▶ **Exercise goal**:
Find the lines in these entries that include the word "XSHUT" and state how many there are, with no other words.
☆ ☆ ☆ ☆ ☆ ☆ ☆
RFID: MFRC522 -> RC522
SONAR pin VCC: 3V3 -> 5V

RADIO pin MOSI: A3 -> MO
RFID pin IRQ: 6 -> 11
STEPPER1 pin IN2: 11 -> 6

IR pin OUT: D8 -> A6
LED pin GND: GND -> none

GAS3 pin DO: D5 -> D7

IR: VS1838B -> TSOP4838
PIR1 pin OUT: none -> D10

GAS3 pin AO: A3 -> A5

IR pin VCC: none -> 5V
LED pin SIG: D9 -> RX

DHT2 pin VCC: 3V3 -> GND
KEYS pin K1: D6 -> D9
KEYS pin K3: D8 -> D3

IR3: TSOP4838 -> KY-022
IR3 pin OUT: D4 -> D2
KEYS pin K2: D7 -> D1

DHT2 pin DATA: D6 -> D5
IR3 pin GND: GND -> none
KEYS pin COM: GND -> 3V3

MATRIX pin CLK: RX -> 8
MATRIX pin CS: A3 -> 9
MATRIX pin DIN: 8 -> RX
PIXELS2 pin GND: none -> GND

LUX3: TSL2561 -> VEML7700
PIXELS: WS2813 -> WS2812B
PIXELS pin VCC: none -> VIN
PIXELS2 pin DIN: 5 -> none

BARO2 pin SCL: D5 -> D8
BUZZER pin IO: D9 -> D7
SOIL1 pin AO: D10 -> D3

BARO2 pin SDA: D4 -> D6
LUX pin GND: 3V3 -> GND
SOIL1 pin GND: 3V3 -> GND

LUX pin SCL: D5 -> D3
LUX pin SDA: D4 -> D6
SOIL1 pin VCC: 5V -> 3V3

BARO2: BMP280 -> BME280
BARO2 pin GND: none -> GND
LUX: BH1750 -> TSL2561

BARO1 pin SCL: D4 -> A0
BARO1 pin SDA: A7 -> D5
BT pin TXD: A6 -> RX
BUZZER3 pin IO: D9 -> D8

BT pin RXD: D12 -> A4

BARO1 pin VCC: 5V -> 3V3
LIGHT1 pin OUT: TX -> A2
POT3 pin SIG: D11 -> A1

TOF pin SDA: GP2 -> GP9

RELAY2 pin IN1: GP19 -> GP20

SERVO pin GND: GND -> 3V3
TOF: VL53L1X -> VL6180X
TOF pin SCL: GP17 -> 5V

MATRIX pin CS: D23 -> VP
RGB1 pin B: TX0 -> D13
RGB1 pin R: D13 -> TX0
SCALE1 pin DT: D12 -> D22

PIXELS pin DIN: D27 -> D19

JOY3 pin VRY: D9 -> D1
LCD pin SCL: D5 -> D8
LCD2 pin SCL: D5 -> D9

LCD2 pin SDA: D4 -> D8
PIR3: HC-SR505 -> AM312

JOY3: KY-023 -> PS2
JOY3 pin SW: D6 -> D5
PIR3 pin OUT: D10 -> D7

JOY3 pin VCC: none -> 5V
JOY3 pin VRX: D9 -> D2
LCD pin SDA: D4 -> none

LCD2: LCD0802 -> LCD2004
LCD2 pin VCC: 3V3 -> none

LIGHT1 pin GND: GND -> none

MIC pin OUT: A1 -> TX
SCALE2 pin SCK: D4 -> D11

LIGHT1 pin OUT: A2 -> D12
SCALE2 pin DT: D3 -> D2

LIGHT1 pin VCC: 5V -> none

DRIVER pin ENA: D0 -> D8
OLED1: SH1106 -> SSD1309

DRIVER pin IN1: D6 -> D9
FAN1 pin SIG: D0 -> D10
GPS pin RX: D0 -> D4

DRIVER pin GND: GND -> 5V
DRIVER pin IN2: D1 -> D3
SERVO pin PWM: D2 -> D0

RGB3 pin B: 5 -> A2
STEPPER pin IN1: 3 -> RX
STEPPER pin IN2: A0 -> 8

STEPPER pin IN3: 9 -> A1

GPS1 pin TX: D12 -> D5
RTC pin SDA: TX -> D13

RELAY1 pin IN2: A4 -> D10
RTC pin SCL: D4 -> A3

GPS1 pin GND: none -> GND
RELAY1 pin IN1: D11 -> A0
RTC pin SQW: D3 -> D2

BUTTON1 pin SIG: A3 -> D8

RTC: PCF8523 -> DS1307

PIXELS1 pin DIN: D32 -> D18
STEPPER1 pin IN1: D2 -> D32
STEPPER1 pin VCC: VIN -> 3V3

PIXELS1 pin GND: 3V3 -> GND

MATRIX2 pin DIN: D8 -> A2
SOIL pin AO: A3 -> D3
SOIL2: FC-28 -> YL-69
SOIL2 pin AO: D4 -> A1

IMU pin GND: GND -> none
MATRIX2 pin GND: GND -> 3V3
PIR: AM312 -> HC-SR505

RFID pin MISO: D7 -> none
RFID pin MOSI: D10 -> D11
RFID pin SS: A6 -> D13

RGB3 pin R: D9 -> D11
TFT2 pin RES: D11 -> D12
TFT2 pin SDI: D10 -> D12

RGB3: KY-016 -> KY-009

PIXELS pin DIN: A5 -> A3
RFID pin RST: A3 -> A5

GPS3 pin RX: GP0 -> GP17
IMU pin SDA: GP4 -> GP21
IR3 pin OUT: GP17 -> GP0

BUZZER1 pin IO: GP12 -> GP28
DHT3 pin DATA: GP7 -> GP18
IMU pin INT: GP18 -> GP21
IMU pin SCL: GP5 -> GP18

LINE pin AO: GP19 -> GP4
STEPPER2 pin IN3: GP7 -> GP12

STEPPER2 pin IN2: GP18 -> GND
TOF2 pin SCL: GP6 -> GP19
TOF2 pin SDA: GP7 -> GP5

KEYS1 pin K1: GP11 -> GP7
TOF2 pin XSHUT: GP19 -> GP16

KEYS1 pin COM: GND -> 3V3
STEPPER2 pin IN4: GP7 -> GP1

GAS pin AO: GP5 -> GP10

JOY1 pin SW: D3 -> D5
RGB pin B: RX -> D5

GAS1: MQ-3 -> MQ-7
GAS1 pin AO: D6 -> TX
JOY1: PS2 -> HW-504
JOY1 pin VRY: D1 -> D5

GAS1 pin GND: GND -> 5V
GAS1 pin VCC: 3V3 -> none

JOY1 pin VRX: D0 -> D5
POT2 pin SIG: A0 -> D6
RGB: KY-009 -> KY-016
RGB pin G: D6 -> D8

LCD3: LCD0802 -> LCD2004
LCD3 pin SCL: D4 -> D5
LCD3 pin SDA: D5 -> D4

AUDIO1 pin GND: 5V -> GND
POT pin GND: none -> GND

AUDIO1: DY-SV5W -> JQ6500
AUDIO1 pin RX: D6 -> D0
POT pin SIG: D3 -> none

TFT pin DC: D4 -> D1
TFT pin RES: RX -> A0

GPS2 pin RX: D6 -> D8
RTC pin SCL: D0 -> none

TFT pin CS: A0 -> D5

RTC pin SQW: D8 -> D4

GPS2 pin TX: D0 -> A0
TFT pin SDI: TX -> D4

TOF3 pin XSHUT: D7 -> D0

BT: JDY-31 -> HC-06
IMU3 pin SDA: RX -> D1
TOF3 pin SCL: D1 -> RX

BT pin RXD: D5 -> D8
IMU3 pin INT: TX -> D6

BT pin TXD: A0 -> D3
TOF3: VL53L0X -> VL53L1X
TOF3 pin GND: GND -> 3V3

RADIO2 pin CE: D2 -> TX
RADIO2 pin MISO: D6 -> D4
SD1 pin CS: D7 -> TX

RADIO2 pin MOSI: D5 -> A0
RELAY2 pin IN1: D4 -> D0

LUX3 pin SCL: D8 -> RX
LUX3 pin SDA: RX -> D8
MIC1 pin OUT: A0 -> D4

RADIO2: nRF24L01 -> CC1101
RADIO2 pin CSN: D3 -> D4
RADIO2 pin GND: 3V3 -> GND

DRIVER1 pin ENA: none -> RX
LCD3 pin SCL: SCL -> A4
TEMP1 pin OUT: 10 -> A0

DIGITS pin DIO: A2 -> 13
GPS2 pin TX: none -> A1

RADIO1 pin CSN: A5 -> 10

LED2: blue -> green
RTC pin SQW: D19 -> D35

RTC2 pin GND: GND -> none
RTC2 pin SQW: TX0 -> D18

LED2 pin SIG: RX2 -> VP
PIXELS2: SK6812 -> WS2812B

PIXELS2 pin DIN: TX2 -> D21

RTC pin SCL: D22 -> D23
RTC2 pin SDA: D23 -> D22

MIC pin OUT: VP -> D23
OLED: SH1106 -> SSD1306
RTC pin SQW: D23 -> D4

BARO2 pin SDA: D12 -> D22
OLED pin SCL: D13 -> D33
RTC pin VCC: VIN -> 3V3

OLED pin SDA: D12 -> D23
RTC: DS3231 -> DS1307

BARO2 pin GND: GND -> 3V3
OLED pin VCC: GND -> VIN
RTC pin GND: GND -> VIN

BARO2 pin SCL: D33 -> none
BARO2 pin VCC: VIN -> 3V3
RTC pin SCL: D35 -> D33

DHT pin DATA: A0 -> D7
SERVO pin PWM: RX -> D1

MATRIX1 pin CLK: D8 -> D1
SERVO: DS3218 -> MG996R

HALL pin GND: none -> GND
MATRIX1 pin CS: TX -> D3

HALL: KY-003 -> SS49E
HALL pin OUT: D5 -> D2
☆ ☆ ☆ ☆ ☆ ☆ ☆
▶ **Output for this exercise**:
2